- [ASSIGNED TASK] Leave every picture out, and write out the remaining entries exactly.

Records drawn from a dataset

----------

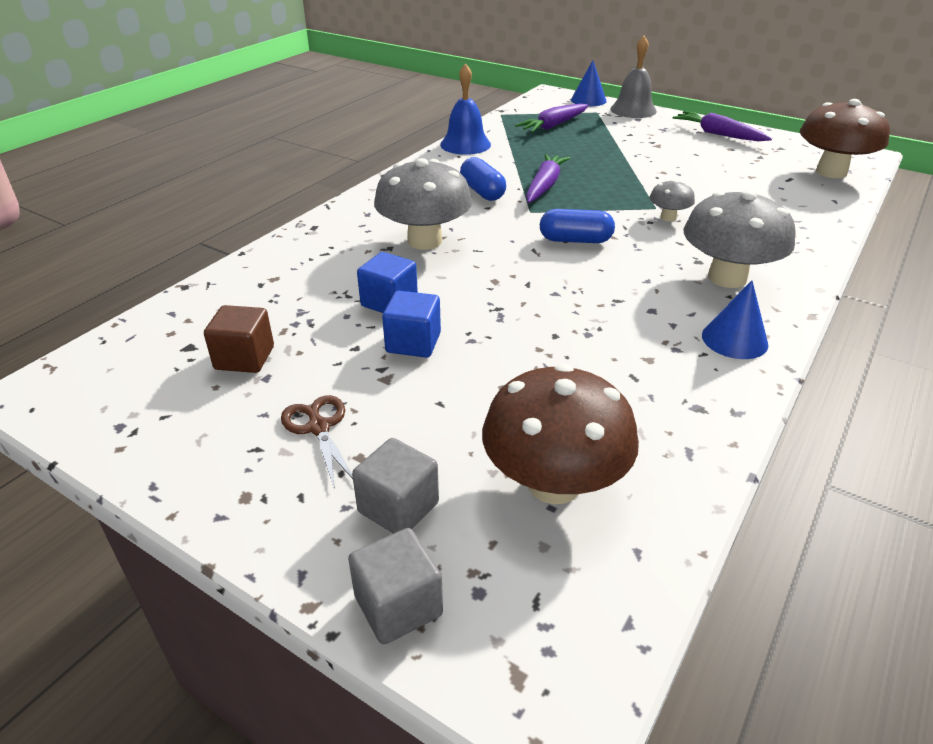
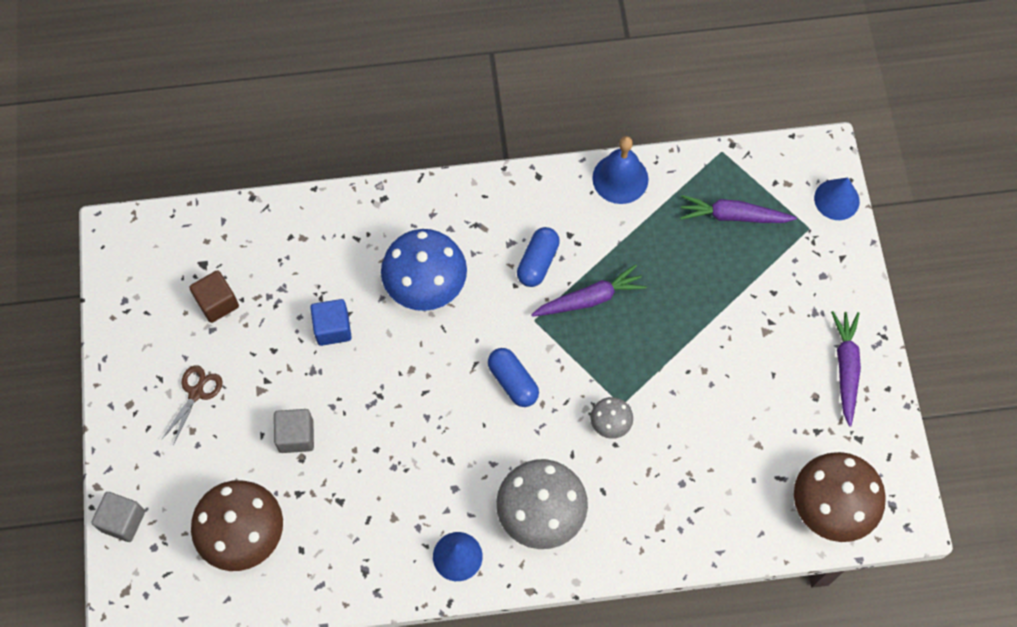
camera: 50 degrees right, 30 degrees up
(398, 507) = (174, 476): grey cube -> grey cube (296, 436)
(413, 343) = (303, 377): blue cube -> none
(424, 241) = (426, 285): grey mushroom -> blue mushroom
(633, 110) = (846, 256): grey bell -> none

----------

- [EXERCISE ANSWER]
camera: 50 degrees right, 30 degrees up
(398, 507) = (174, 476): grey cube -> grey cube (296, 436)
(413, 343) = (303, 377): blue cube -> none
(424, 241) = (426, 285): grey mushroom -> blue mushroom
(633, 110) = (846, 256): grey bell -> none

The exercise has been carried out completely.